The reply should hold every record, copied exactly, and none of the pictures.

═══ Supplied data ═══

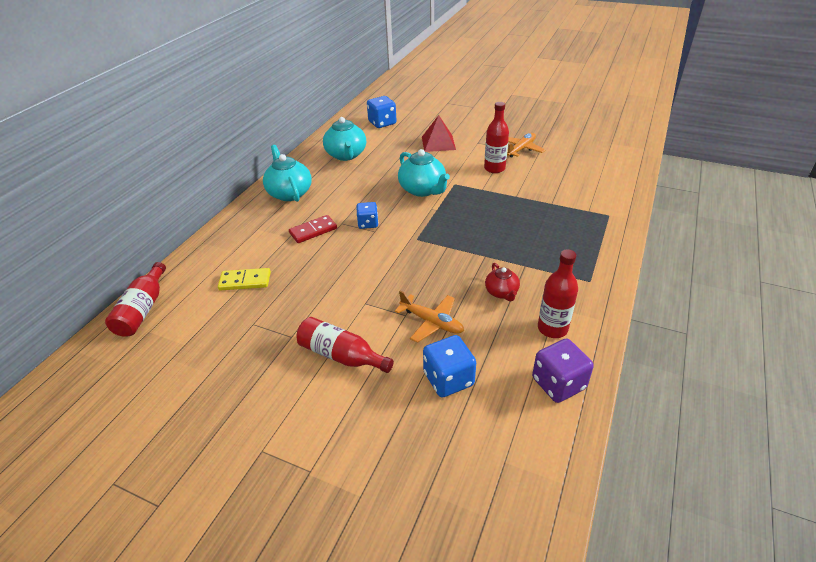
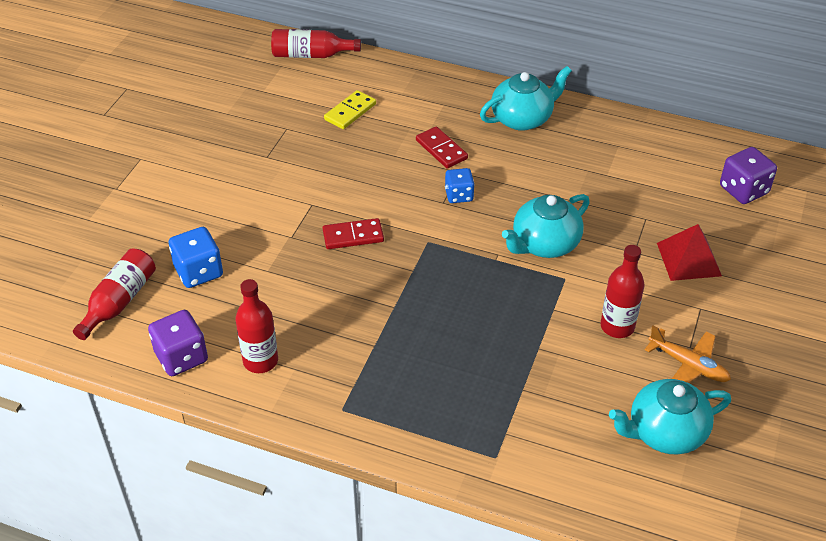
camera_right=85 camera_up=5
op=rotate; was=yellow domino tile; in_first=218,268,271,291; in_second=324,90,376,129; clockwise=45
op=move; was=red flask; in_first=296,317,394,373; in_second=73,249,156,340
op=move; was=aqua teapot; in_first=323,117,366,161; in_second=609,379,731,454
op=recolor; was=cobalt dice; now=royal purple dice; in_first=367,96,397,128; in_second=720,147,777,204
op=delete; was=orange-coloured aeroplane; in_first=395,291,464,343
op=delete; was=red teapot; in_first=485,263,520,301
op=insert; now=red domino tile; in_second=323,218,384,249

═══

Task result →
camera_right=85 camera_up=5
op=rotate; was=yellow domino tile; in_first=218,268,271,291; in_second=324,90,376,129; clockwise=45
op=move; was=red flask; in_first=296,317,394,373; in_second=73,249,156,340
op=move; was=aqua teapot; in_first=323,117,366,161; in_second=609,379,731,454
op=recolor; was=cobalt dice; now=royal purple dice; in_first=367,96,397,128; in_second=720,147,777,204
op=delete; was=orange-coloured aeroplane; in_first=395,291,464,343
op=delete; was=red teapot; in_first=485,263,520,301
op=insert; now=red domino tile; in_second=323,218,384,249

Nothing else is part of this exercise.